▶ [WHAT TO WORK ON]:
Print every line of the material below exactly as it stands, but omit the pictures.

-.-.-

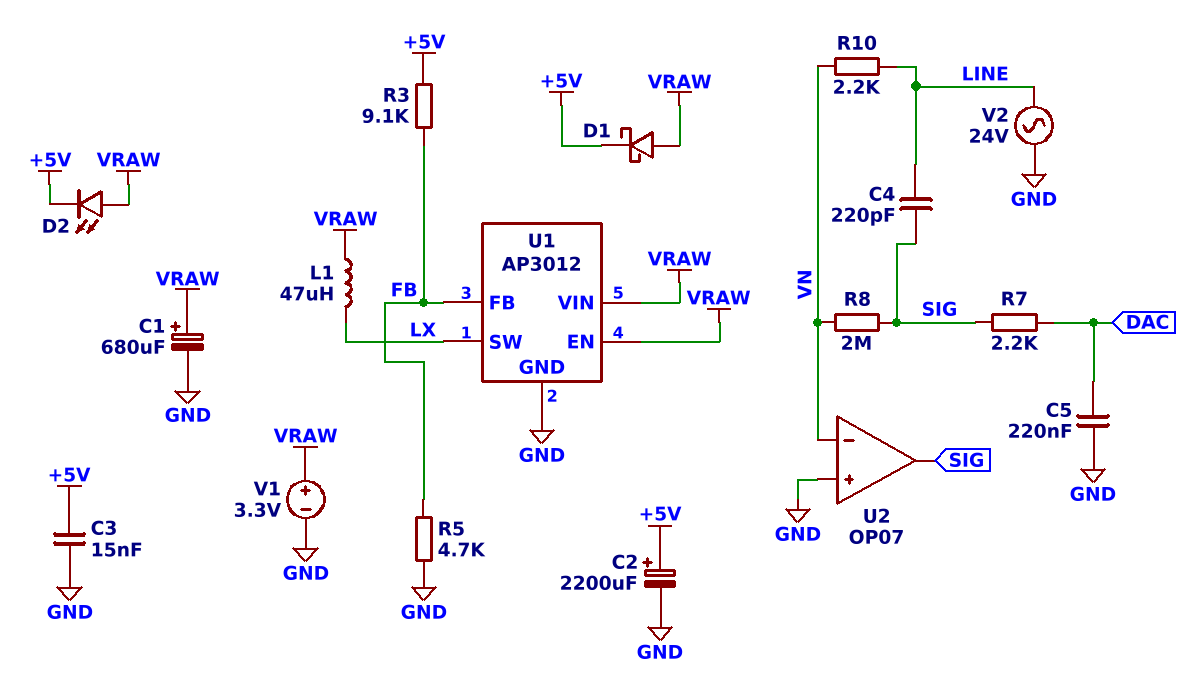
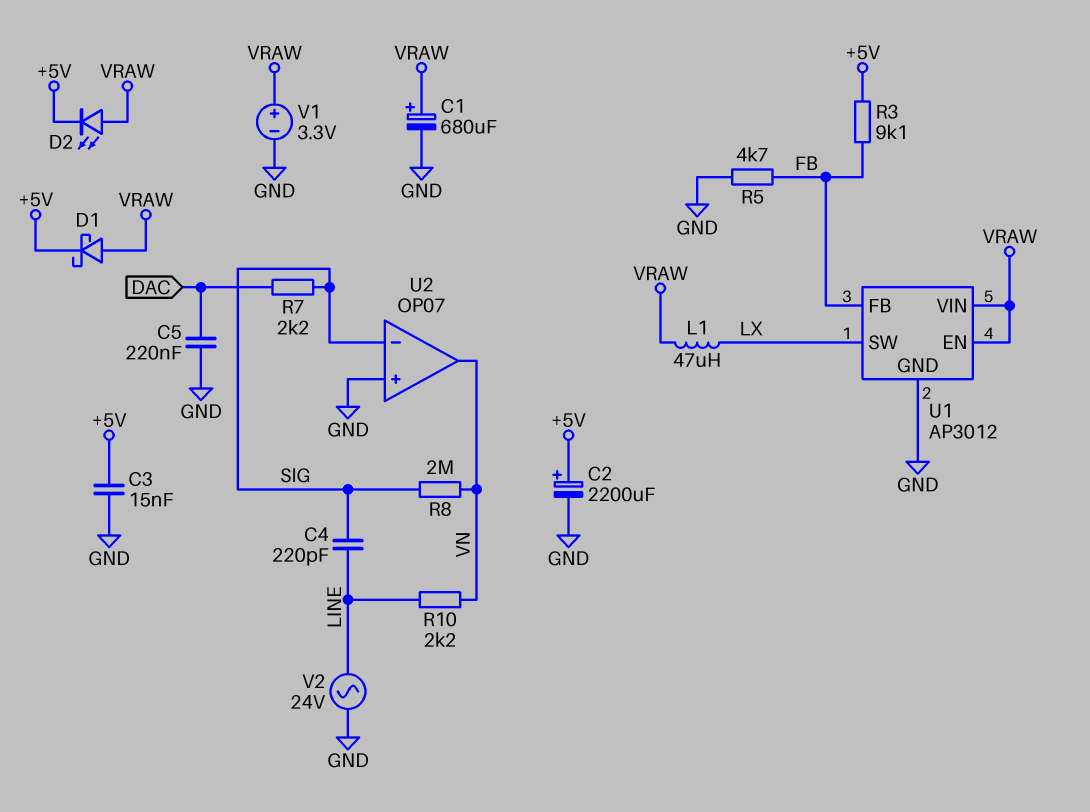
U2 pin in-: VN -> SIG
U2 pin out: SIG -> VN

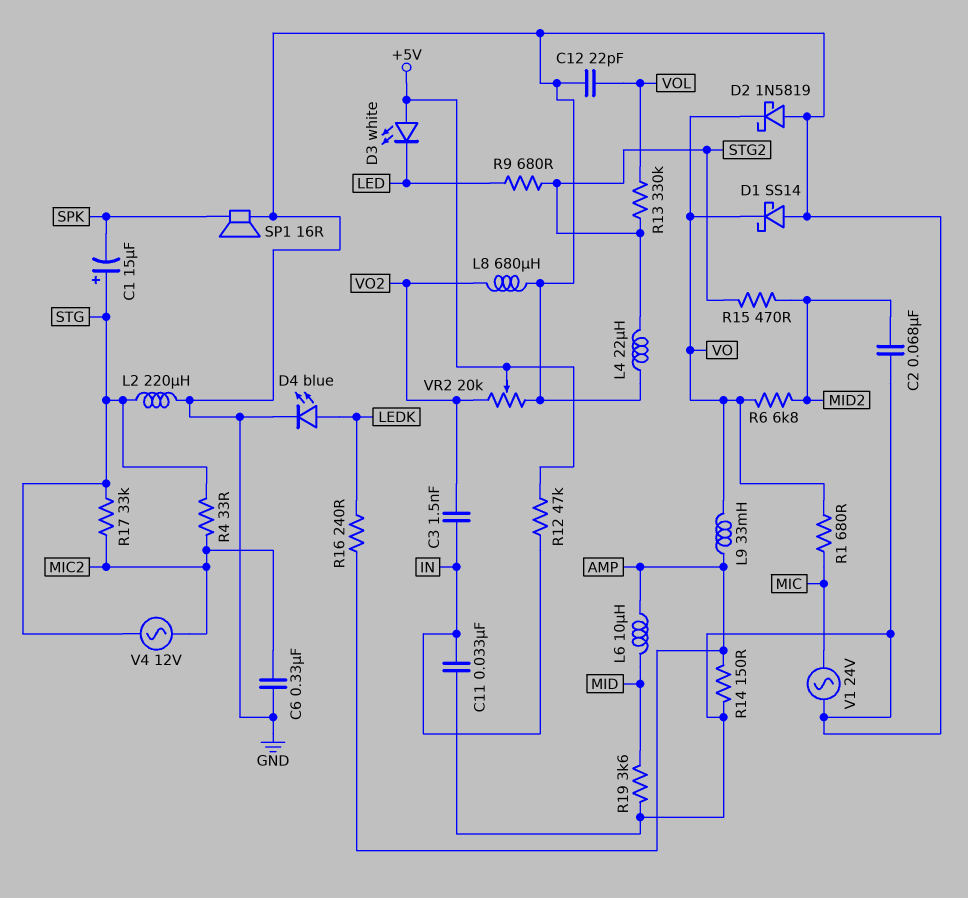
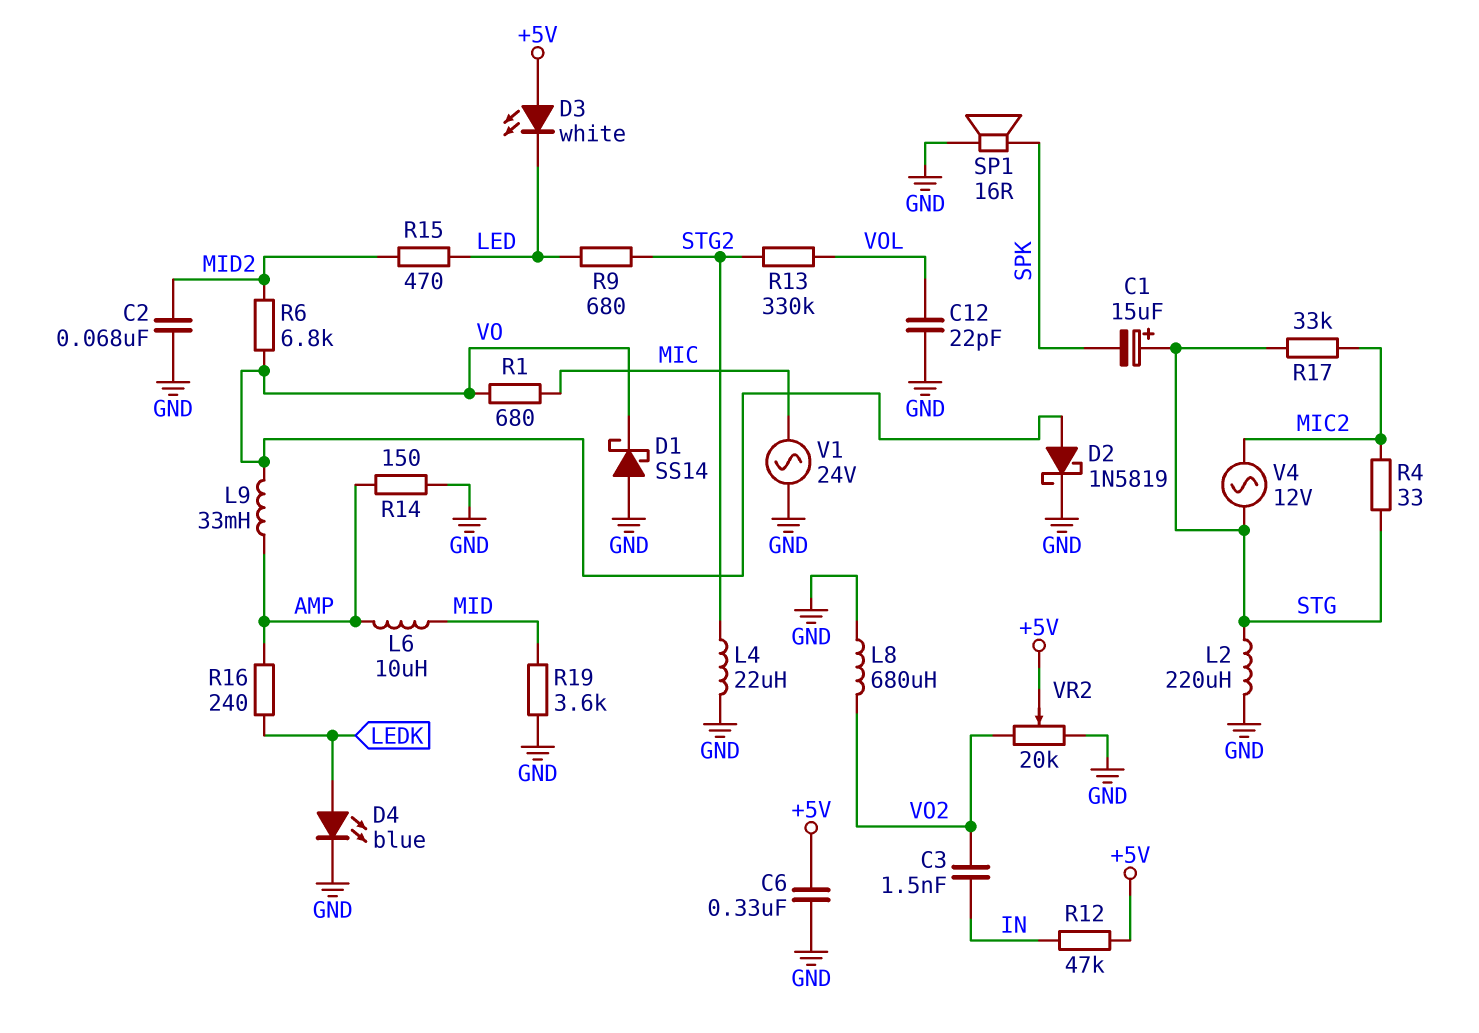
C6: 330nF (GND, MIC2) -> 330nF (+5V, GND)
C11: 33nF (GND, IN) -> none
D2: schottky 1N5819 (A GND, K VO) -> schottky 1N5819 (A VO, K GND)
R15: 470 (MID2, STG2) -> 470 (LED, MID2)

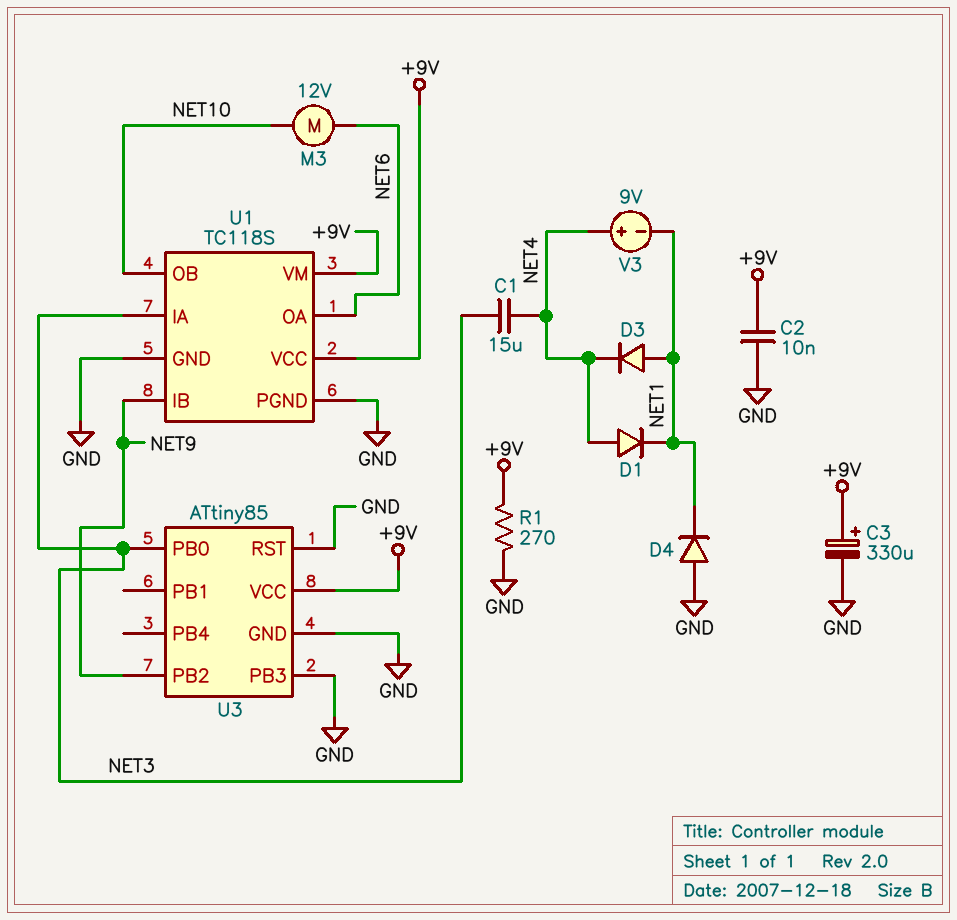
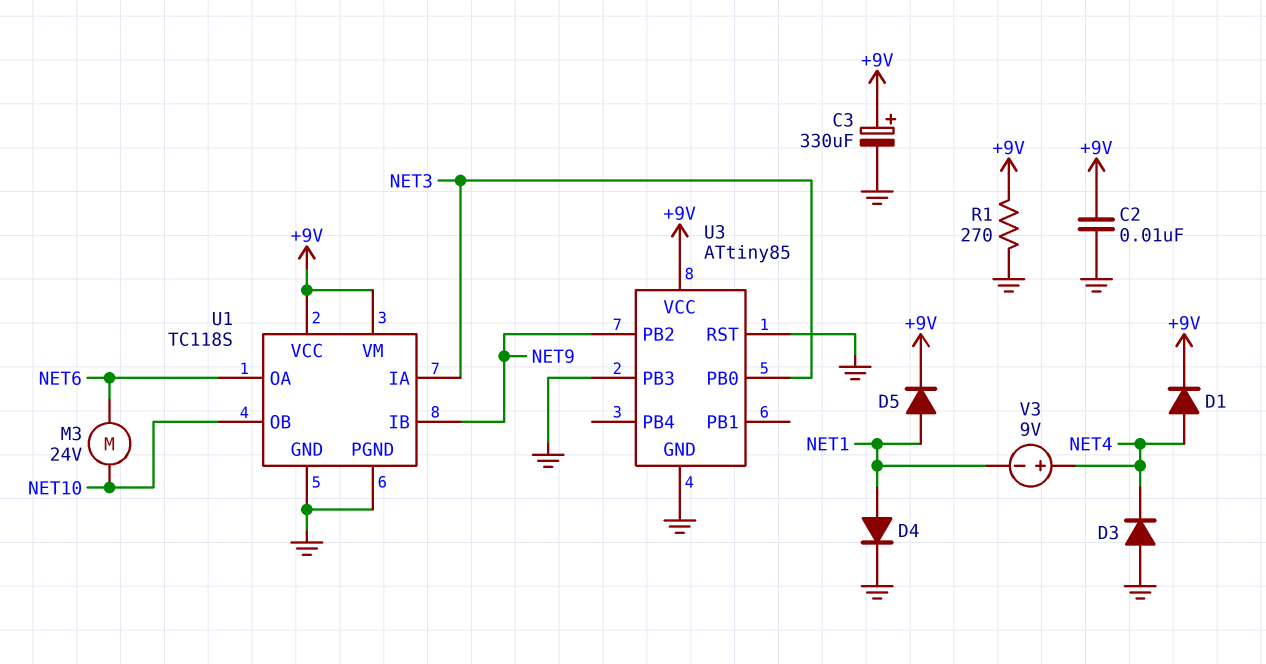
C1: 15uF (NET3, NET4) -> none
D1: diode (A NET4, K NET1) -> diode (A NET4, K +9V)
D3: diode (A NET1, K NET4) -> diode (A GND, K NET4)
D4: diode (A GND, K NET1) -> diode (A NET1, K GND)
D5: none -> diode (A NET1, K +9V)
M3: motor 12V (NET6, NET10) -> motor 24V (NET6, NET10)

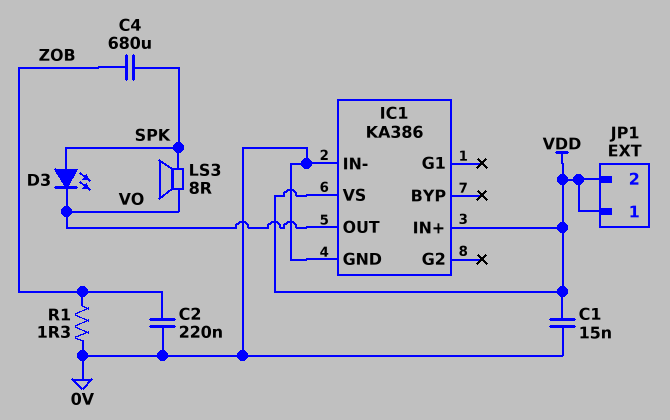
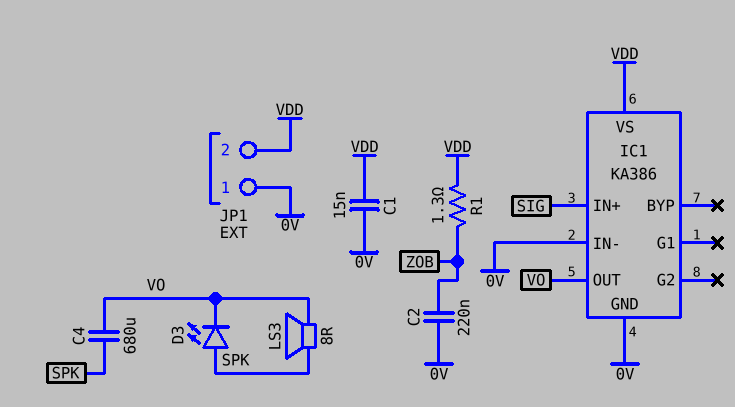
C4: 680uF (SPK, ZOB) -> 680uF (SPK, VO)
IC1 pin IN+: VDD -> SIG
JP1 pin 1: VDD -> 0V
R1: 1.3 (0V, ZOB) -> 1.3 (VDD, ZOB)

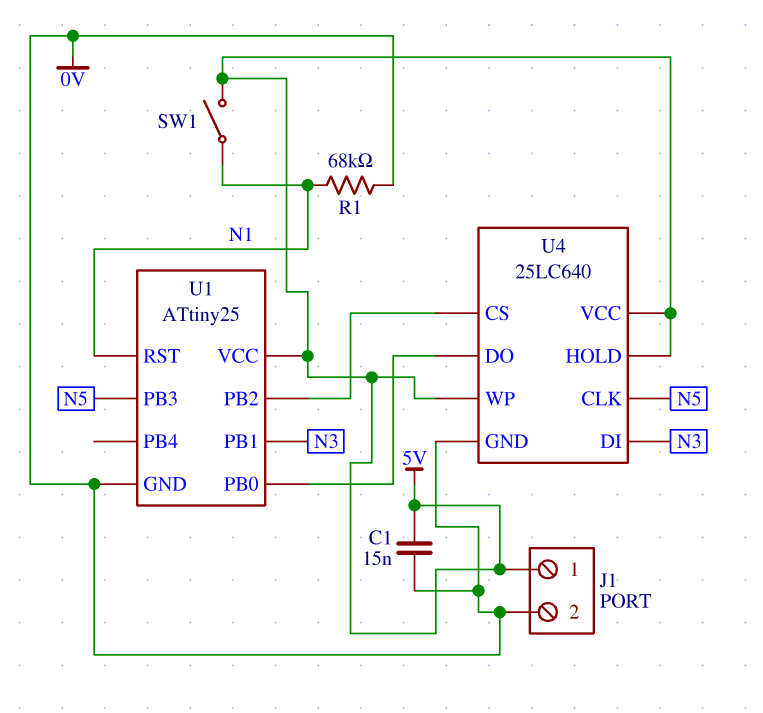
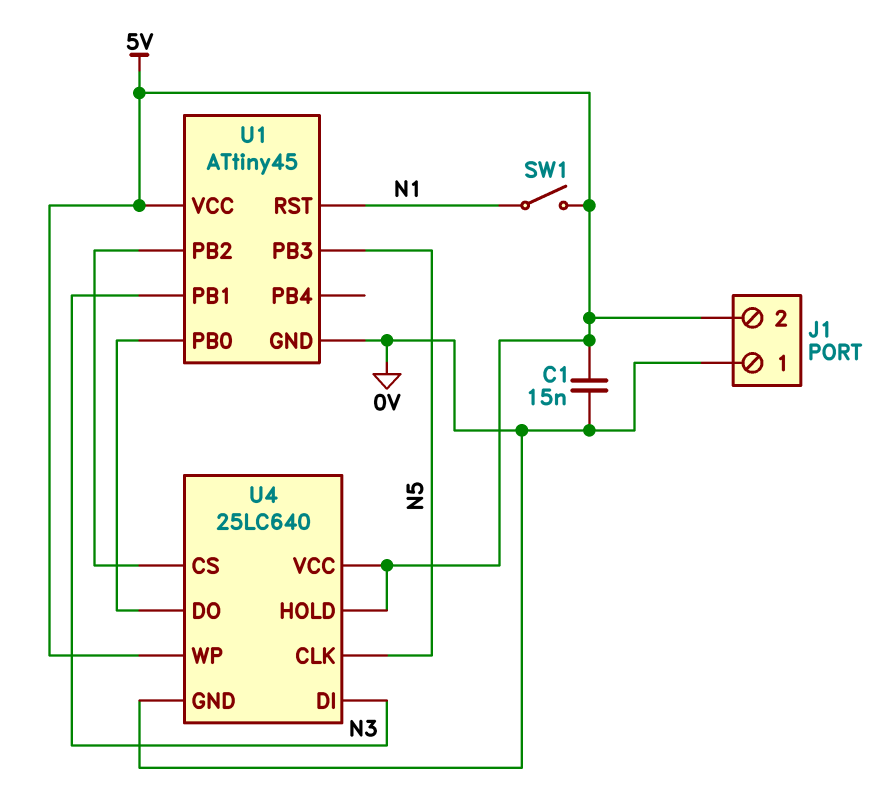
J1 pin 1: 5V -> 0V
J1 pin 2: 0V -> 5V
R1: 68k (0V, N1) -> none
U1: ATtiny25 -> ATtiny45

-.-.-

▶ [RESPONSE TO THE EXERCISE]:
U2 pin in-: VN -> SIG
U2 pin out: SIG -> VN

C6: 330nF (GND, MIC2) -> 330nF (+5V, GND)
C11: 33nF (GND, IN) -> none
D2: schottky 1N5819 (A GND, K VO) -> schottky 1N5819 (A VO, K GND)
R15: 470 (MID2, STG2) -> 470 (LED, MID2)

C1: 15uF (NET3, NET4) -> none
D1: diode (A NET4, K NET1) -> diode (A NET4, K +9V)
D3: diode (A NET1, K NET4) -> diode (A GND, K NET4)
D4: diode (A GND, K NET1) -> diode (A NET1, K GND)
D5: none -> diode (A NET1, K +9V)
M3: motor 12V (NET6, NET10) -> motor 24V (NET6, NET10)

C4: 680uF (SPK, ZOB) -> 680uF (SPK, VO)
IC1 pin IN+: VDD -> SIG
JP1 pin 1: VDD -> 0V
R1: 1.3 (0V, ZOB) -> 1.3 (VDD, ZOB)

J1 pin 1: 5V -> 0V
J1 pin 2: 0V -> 5V
R1: 68k (0V, N1) -> none
U1: ATtiny25 -> ATtiny45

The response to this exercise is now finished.